> [WHAT THIS TASK INVOLVES]:
Set down every record below exactly as written, but leave out the pictures.

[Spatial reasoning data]
==================================================
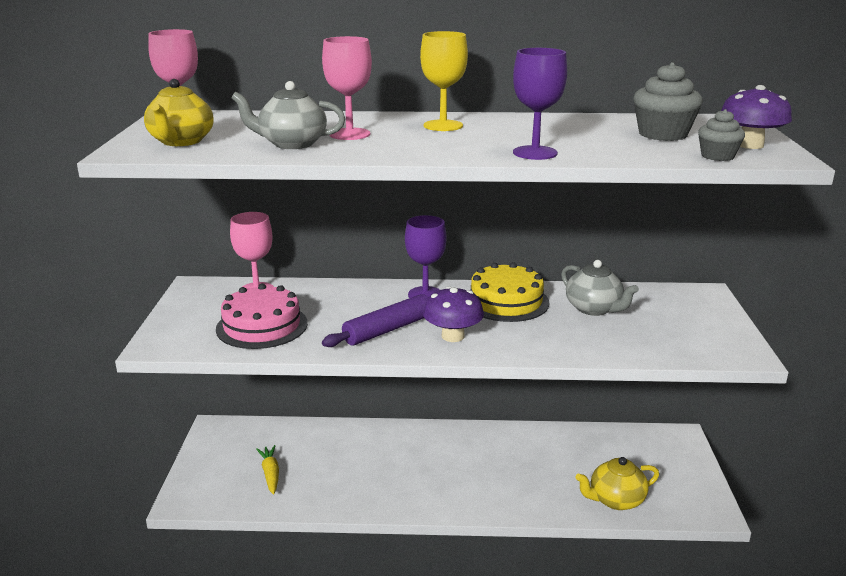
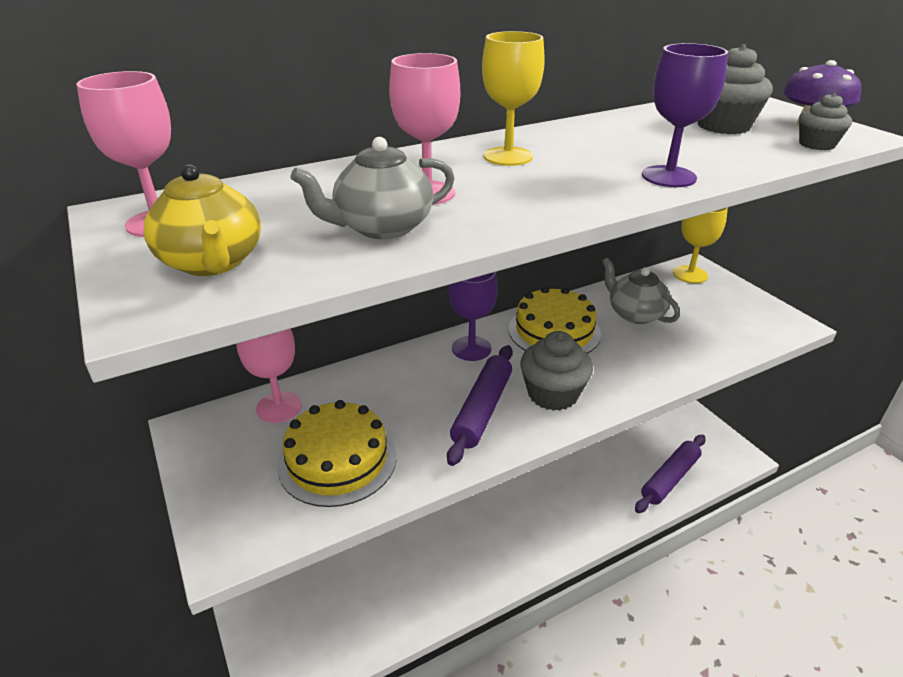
camera: 30 degrees left, 10 degrees up
pink cake [216,284,308,349] -> yellow cake [277,400,397,507]
yellow carrot [256,445,279,494] -> none
purple mushroom [423,286,484,342] -> grey cupcake [520,331,593,411]
grey teapot [561,260,639,316] -> grey teapot turned 150 degrees counterclockwise [602,258,680,324]
yellow teapot [576,457,659,510] -> purple rolling pin [635,435,706,513]
none -> yellow goblet [673,208,728,283]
==================================================
> [ANSWER SPACE]:
camera: 30 degrees left, 10 degrees up
pink cake [216,284,308,349] -> yellow cake [277,400,397,507]
yellow carrot [256,445,279,494] -> none
purple mushroom [423,286,484,342] -> grey cupcake [520,331,593,411]
grey teapot [561,260,639,316] -> grey teapot turned 150 degrees counterclockwise [602,258,680,324]
yellow teapot [576,457,659,510] -> purple rolling pin [635,435,706,513]
none -> yellow goblet [673,208,728,283]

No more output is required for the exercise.